> [WHAT YOU ARE ASKED TO DO]: Look through the data below and report how many lines include "repainted". Only the number should be given.

> [DATA TO PROCESS]:
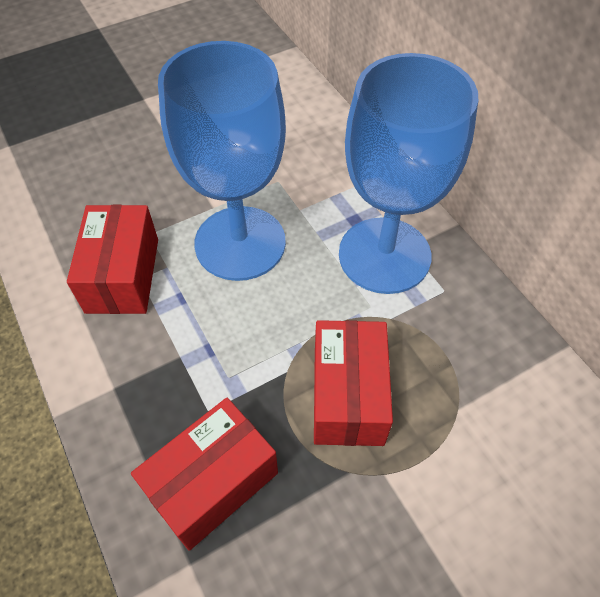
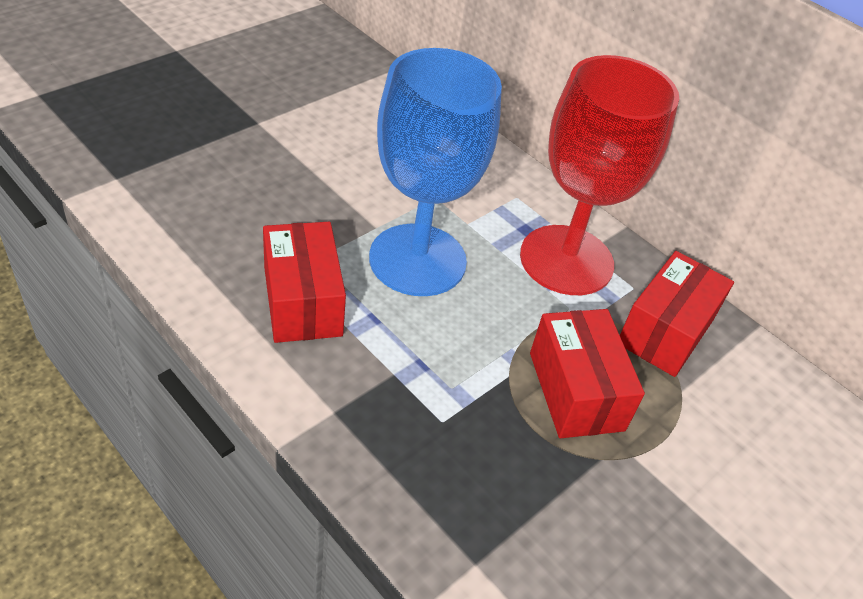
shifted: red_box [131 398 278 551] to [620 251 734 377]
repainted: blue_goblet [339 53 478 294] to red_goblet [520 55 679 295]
---
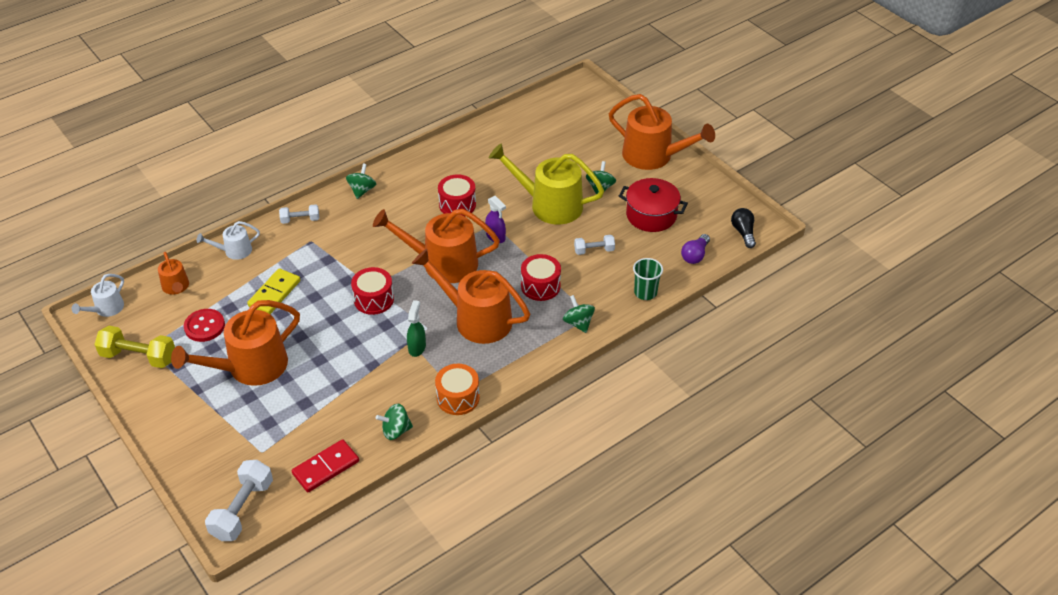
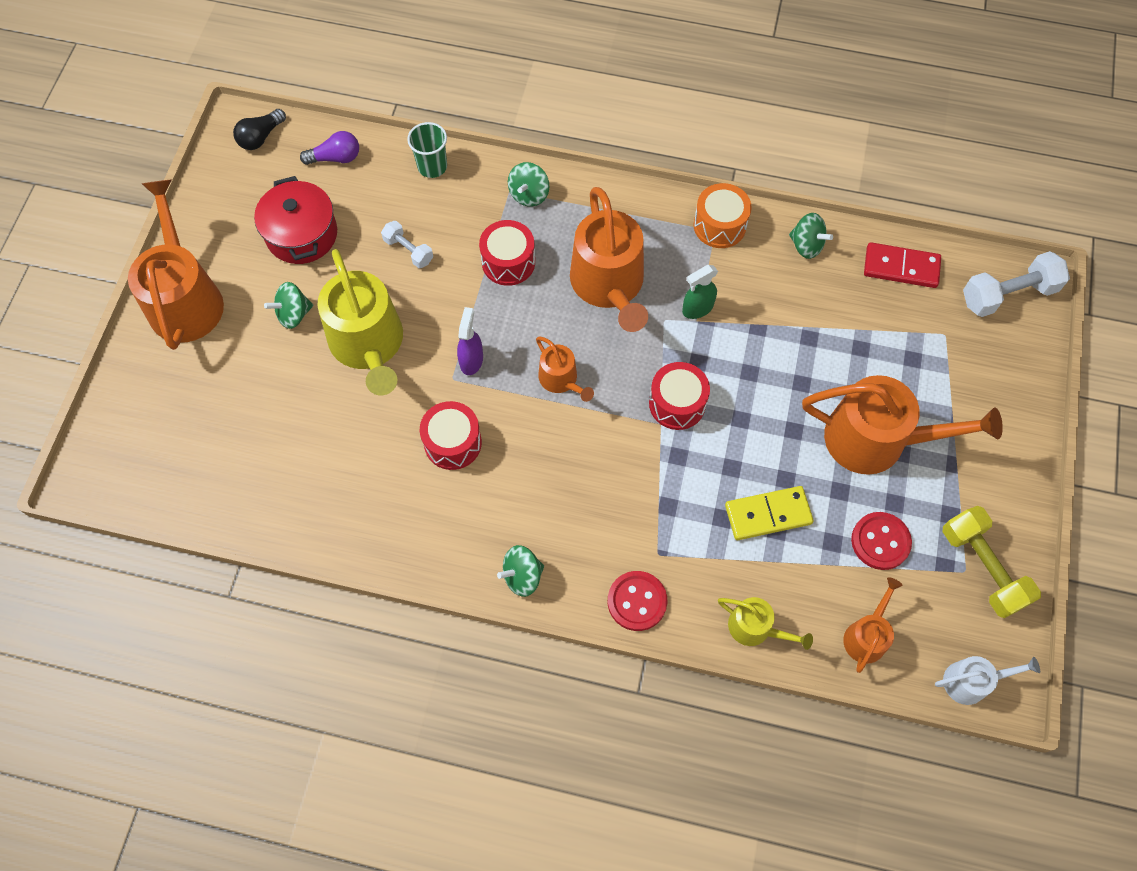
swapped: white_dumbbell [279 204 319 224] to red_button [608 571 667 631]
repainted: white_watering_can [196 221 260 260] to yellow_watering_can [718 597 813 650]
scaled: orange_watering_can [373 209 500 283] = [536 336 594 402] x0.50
--
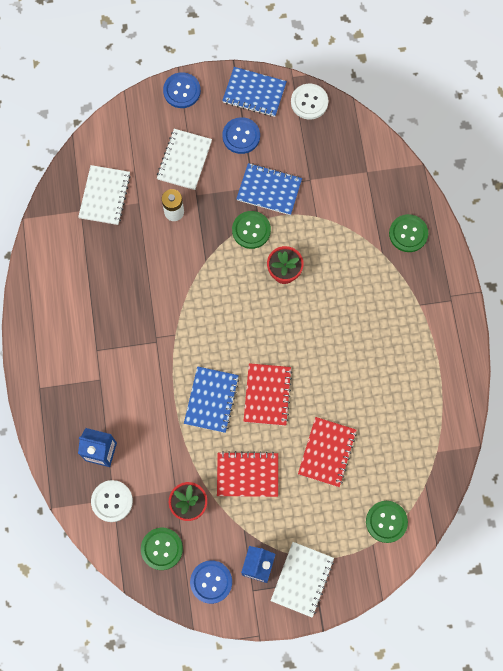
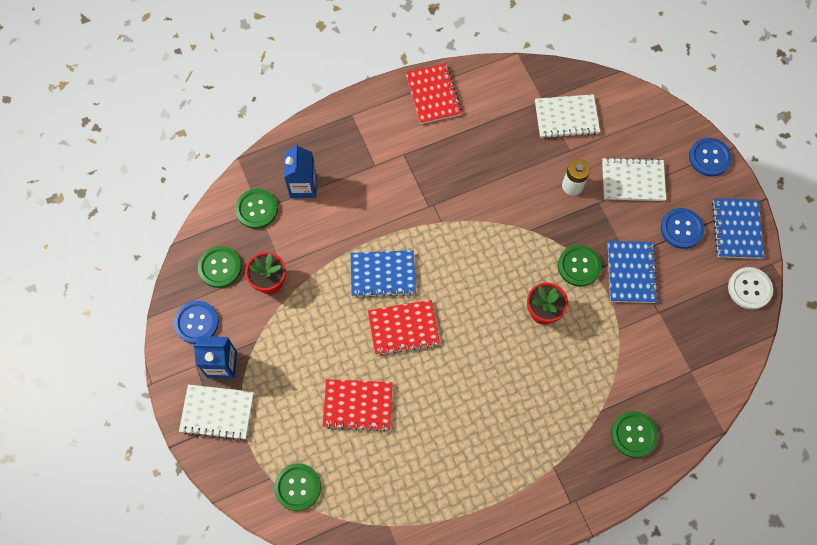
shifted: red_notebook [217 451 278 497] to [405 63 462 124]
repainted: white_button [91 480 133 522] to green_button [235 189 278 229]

> [SOLUTION TO THE PROBLEM]: 3